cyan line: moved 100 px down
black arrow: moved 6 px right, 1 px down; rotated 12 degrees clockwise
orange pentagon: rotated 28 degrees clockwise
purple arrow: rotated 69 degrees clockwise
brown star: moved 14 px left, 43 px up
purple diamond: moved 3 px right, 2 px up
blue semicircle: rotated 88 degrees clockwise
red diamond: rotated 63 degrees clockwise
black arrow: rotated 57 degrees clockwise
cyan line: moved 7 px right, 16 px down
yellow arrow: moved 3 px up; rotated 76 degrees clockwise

...

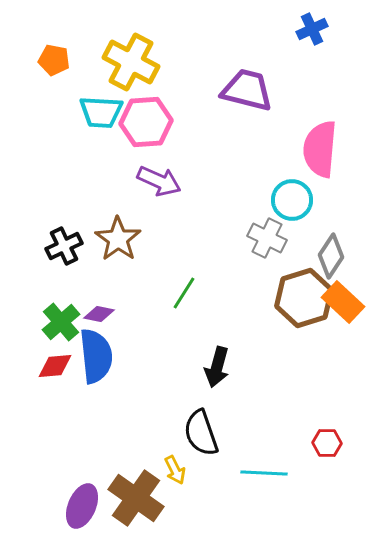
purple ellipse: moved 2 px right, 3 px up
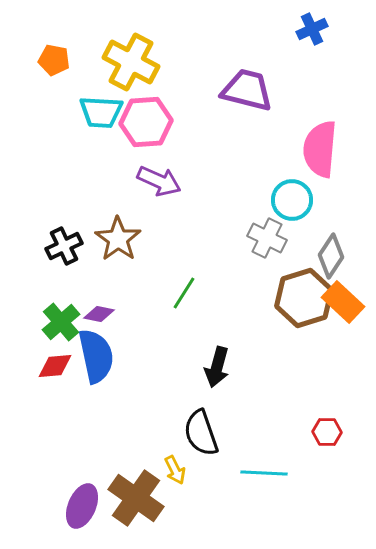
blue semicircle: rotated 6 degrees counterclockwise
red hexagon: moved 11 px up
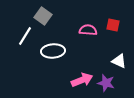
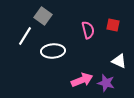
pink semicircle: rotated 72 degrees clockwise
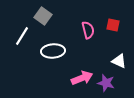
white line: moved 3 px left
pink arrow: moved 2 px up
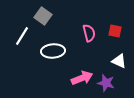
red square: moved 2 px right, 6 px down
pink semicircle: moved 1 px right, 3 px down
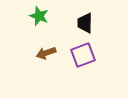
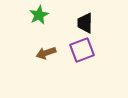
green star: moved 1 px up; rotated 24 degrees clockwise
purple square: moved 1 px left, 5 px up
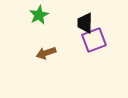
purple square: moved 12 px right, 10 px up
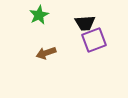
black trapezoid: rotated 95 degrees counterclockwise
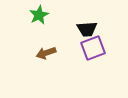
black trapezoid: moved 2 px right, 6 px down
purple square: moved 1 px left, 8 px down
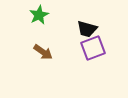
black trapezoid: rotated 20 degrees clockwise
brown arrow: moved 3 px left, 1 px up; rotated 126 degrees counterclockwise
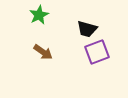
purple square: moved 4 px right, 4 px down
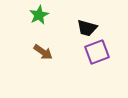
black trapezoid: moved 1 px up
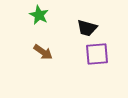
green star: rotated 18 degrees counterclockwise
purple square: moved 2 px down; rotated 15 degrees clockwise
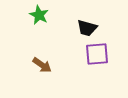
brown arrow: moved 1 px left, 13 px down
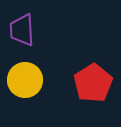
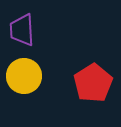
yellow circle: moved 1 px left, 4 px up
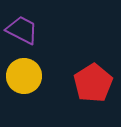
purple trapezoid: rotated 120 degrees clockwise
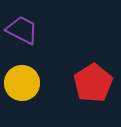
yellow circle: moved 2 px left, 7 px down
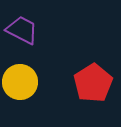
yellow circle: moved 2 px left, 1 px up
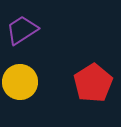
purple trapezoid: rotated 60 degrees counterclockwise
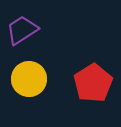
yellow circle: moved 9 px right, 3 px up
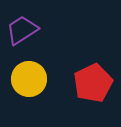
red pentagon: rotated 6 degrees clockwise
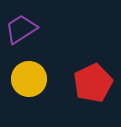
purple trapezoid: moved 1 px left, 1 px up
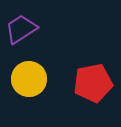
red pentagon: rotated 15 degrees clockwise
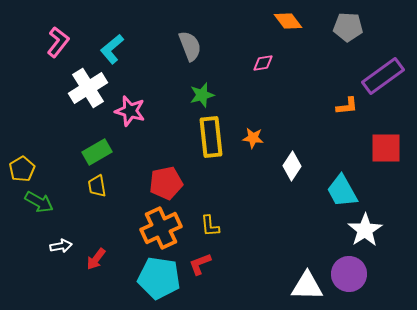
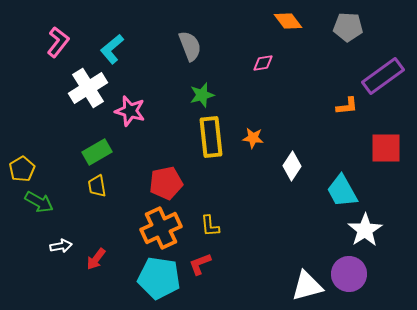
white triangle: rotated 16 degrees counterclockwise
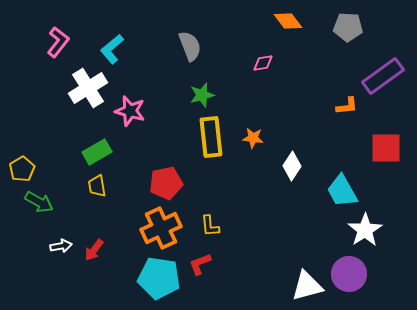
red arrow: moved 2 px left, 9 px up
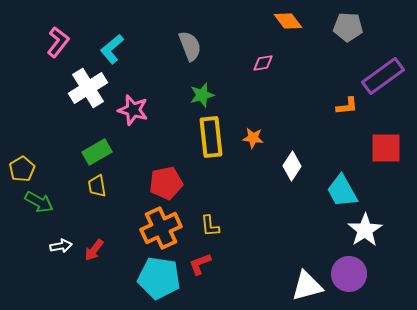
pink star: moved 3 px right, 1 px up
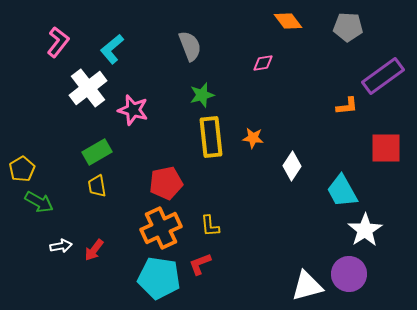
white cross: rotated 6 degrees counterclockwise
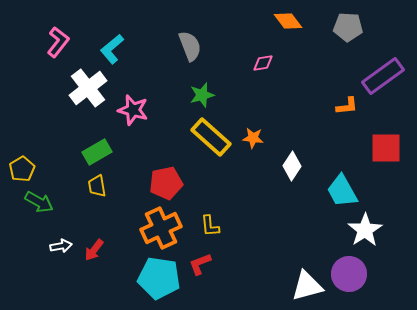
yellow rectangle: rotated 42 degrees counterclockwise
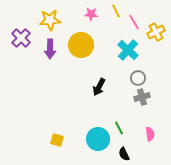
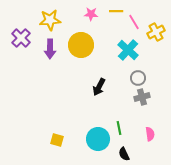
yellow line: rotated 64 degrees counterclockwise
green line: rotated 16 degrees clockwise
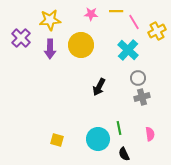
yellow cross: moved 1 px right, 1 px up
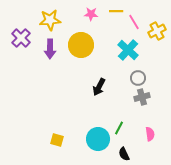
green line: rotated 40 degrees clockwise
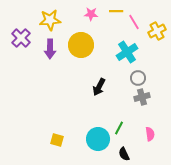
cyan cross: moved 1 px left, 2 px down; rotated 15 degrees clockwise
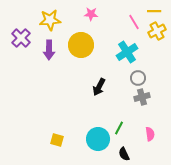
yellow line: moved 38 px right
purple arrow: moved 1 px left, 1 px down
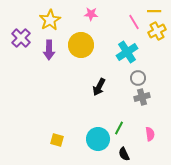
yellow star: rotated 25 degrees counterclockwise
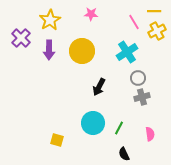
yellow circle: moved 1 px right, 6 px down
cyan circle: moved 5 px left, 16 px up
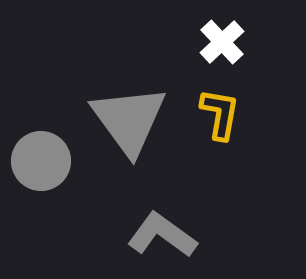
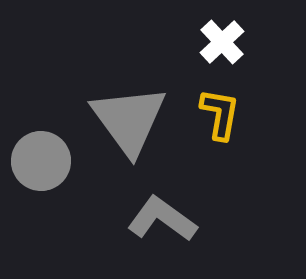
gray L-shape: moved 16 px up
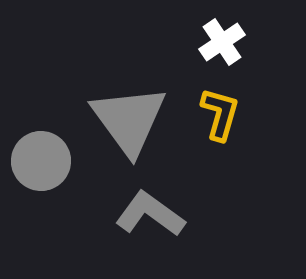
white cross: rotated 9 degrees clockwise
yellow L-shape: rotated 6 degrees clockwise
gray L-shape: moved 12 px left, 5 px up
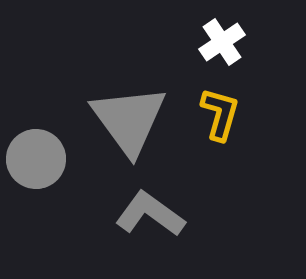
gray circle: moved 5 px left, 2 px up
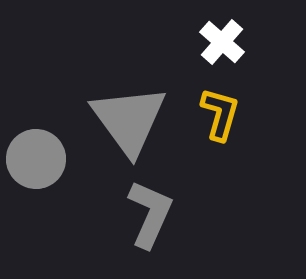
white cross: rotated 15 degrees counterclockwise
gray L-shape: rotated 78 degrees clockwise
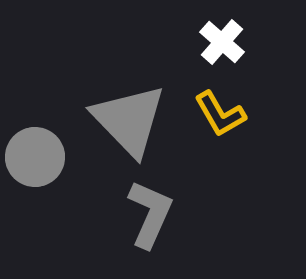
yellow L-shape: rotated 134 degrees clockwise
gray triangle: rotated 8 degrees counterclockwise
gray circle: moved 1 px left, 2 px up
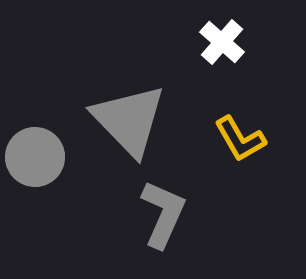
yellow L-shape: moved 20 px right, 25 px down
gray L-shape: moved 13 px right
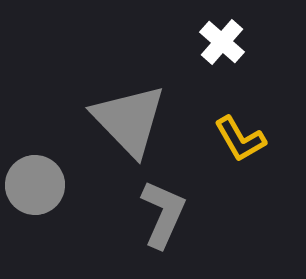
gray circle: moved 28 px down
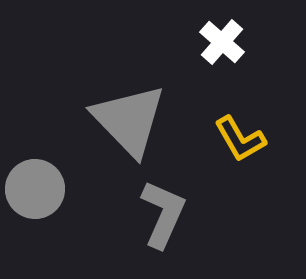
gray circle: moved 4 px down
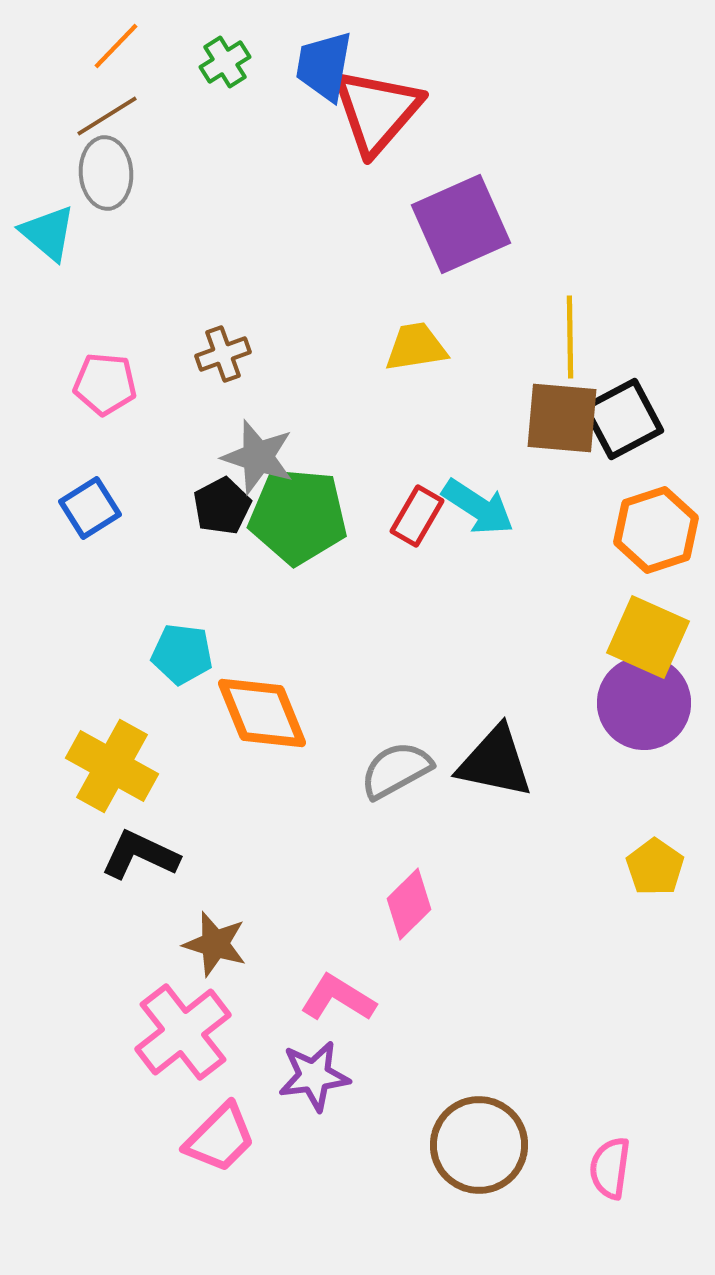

### WHAT TO DO
Copy out, word for word, the lines beginning with the one that contains "cyan line: moved 100 px down" and ending with the one that contains "yellow arrow: moved", including both of those lines.

### WORKED ANSWER
cyan line: moved 100 px down
black arrow: moved 6 px right, 1 px down; rotated 12 degrees clockwise
orange pentagon: rotated 28 degrees clockwise
purple arrow: rotated 69 degrees clockwise
brown star: moved 14 px left, 43 px up
purple diamond: moved 3 px right, 2 px up
blue semicircle: rotated 88 degrees clockwise
red diamond: rotated 63 degrees clockwise
black arrow: rotated 57 degrees clockwise
cyan line: moved 7 px right, 16 px down
yellow arrow: moved 3 px up; rotated 76 degrees clockwise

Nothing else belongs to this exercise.